Source material –

● ● ● ● ●

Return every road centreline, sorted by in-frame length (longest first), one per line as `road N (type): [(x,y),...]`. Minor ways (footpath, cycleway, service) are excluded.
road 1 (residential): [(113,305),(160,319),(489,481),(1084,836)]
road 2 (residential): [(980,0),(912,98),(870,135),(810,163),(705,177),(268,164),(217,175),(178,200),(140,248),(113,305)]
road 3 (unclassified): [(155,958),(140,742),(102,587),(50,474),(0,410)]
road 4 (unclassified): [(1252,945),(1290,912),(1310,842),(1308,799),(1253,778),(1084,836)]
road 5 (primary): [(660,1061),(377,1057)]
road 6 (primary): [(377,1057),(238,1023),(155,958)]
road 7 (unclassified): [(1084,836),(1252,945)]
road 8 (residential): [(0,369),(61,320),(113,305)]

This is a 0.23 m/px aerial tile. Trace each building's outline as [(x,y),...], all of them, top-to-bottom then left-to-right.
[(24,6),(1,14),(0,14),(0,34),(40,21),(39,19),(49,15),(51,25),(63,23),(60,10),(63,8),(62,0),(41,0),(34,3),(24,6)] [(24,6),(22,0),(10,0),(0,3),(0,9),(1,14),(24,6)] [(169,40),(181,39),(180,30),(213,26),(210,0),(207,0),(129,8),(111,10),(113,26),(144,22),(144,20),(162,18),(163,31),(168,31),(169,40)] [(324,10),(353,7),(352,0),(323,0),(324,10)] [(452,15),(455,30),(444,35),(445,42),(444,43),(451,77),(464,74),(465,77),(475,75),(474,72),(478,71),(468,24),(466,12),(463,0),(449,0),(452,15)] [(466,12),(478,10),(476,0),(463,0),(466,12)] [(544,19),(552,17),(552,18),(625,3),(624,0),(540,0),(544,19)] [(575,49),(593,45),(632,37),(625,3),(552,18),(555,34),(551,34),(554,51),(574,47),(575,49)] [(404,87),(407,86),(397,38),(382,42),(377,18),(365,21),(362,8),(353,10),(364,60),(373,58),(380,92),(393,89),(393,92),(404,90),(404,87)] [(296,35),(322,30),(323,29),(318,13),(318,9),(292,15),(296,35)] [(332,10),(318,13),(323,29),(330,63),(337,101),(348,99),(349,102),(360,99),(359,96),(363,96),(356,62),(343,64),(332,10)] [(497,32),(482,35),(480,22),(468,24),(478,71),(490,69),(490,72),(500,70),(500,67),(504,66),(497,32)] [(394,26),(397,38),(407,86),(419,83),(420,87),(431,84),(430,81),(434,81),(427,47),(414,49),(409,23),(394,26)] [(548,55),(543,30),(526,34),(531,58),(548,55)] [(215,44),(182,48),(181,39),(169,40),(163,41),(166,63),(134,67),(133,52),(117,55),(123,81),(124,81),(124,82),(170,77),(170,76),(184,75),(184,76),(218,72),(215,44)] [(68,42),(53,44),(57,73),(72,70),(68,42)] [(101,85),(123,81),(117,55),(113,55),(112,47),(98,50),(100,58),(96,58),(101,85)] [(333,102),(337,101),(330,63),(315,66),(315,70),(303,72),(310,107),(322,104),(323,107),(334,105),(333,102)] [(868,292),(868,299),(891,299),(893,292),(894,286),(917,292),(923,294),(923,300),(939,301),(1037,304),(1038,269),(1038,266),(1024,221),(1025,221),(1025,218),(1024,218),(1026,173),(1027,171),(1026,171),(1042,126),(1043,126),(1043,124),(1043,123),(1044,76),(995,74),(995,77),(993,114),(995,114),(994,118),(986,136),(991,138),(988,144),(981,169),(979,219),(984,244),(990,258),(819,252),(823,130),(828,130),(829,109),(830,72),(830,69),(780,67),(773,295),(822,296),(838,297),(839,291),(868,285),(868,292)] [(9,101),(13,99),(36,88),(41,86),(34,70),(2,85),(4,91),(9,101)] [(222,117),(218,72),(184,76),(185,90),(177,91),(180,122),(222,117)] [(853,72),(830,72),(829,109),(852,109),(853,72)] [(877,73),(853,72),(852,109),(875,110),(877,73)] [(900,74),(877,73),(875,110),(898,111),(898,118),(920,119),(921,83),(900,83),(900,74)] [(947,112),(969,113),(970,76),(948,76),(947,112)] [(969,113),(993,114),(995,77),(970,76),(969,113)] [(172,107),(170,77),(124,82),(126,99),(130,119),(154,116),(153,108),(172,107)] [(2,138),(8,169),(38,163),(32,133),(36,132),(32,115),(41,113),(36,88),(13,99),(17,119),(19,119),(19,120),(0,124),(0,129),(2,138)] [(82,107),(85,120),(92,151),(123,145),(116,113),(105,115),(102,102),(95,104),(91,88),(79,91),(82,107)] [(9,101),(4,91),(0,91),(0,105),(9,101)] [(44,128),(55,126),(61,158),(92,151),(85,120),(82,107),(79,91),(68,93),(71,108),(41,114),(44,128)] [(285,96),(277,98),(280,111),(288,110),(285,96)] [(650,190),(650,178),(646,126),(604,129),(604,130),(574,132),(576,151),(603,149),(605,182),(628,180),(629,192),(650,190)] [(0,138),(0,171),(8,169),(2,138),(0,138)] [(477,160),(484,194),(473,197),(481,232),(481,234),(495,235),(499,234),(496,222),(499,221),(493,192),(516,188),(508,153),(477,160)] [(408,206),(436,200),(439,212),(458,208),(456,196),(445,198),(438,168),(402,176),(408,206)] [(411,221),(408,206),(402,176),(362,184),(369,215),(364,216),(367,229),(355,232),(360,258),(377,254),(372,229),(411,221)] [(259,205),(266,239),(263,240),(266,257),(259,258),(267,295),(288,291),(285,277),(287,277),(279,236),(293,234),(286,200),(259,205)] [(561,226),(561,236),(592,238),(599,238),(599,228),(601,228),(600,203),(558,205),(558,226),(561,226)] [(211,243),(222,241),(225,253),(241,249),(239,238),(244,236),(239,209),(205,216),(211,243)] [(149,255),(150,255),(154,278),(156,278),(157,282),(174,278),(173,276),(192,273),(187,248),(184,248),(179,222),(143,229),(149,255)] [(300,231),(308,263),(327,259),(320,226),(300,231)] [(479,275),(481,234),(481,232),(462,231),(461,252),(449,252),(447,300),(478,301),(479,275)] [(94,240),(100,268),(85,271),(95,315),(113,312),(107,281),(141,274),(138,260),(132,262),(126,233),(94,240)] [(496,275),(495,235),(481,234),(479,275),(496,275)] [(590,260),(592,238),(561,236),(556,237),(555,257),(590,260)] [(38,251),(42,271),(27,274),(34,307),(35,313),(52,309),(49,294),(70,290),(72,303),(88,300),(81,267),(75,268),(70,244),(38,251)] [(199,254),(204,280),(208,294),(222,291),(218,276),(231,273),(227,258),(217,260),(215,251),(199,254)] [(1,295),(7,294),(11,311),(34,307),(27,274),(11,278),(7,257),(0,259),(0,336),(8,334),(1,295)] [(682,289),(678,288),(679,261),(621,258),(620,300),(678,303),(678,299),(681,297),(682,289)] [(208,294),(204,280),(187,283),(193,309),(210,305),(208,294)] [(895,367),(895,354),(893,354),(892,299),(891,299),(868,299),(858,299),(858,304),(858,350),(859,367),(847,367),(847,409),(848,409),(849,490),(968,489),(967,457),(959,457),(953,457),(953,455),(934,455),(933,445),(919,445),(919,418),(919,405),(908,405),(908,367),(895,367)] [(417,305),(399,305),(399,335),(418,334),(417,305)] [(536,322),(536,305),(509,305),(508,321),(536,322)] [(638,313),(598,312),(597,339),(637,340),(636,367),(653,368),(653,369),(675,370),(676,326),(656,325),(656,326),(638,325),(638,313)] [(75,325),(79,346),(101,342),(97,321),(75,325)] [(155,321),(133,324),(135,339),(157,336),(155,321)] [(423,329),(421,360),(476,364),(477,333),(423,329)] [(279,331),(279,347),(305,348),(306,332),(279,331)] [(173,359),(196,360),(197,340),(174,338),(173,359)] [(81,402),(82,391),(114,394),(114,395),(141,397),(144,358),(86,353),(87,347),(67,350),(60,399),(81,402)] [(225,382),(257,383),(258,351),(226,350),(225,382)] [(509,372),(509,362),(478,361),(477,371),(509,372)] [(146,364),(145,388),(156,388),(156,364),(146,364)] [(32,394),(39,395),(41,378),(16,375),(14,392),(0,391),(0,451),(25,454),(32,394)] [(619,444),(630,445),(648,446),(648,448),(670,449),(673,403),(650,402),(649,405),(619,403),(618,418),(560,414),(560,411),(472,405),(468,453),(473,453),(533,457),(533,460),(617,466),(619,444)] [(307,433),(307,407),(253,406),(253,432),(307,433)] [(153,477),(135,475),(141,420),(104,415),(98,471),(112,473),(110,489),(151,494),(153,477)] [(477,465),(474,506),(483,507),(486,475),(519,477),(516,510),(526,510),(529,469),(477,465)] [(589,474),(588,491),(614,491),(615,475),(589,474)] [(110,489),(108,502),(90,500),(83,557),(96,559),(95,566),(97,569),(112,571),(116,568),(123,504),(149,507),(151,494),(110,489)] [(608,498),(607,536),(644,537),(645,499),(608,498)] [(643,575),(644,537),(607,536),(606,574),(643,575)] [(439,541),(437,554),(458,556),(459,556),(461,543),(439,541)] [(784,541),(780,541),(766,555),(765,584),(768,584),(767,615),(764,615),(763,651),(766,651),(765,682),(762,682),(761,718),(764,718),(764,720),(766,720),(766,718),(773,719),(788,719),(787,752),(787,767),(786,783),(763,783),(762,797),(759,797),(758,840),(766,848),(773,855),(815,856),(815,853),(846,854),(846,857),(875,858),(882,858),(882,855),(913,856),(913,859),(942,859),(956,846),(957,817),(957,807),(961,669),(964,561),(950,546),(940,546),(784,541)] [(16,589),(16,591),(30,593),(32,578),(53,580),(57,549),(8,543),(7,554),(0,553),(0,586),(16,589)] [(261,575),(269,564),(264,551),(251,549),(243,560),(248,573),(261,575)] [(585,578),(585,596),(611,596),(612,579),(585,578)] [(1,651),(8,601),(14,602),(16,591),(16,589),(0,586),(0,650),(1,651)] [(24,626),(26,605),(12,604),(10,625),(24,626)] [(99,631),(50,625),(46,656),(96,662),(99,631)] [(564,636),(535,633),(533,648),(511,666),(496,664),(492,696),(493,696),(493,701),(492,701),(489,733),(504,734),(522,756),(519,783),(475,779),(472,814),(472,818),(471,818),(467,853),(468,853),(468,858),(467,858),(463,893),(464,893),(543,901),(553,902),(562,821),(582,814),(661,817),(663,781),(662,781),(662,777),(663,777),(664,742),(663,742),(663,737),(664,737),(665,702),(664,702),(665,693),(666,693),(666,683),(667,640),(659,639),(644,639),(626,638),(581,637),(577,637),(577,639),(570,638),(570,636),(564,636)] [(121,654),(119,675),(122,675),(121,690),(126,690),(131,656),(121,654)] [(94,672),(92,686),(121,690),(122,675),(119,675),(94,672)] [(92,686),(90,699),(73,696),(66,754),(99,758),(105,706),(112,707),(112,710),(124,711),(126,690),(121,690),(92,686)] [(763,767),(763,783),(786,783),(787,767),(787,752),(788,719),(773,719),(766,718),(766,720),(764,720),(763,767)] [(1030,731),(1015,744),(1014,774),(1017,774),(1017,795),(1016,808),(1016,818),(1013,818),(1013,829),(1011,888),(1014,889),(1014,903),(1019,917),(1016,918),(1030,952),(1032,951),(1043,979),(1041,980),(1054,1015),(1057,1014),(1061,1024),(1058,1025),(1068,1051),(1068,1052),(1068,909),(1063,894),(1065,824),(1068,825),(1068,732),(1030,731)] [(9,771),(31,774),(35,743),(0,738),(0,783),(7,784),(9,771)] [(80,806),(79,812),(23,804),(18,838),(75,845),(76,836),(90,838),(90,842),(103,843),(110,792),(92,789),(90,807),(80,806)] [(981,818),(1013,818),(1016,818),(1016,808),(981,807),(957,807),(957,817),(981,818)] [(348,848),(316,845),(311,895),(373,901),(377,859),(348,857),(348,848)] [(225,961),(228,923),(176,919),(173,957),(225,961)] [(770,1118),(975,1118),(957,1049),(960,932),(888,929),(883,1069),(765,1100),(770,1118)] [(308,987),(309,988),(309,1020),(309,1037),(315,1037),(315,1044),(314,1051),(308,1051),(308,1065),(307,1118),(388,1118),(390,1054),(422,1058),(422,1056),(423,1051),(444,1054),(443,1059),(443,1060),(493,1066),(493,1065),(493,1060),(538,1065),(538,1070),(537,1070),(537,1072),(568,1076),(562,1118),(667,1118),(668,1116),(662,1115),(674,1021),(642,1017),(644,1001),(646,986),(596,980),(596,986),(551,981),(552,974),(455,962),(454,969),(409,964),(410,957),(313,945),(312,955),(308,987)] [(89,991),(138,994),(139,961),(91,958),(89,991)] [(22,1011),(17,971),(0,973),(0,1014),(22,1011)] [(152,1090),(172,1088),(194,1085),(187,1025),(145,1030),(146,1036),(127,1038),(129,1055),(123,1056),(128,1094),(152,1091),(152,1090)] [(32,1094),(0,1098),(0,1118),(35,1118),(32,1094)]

● ● ● ● ●

For every line of the records above that holds the word "residential", count one, and state the total only.

3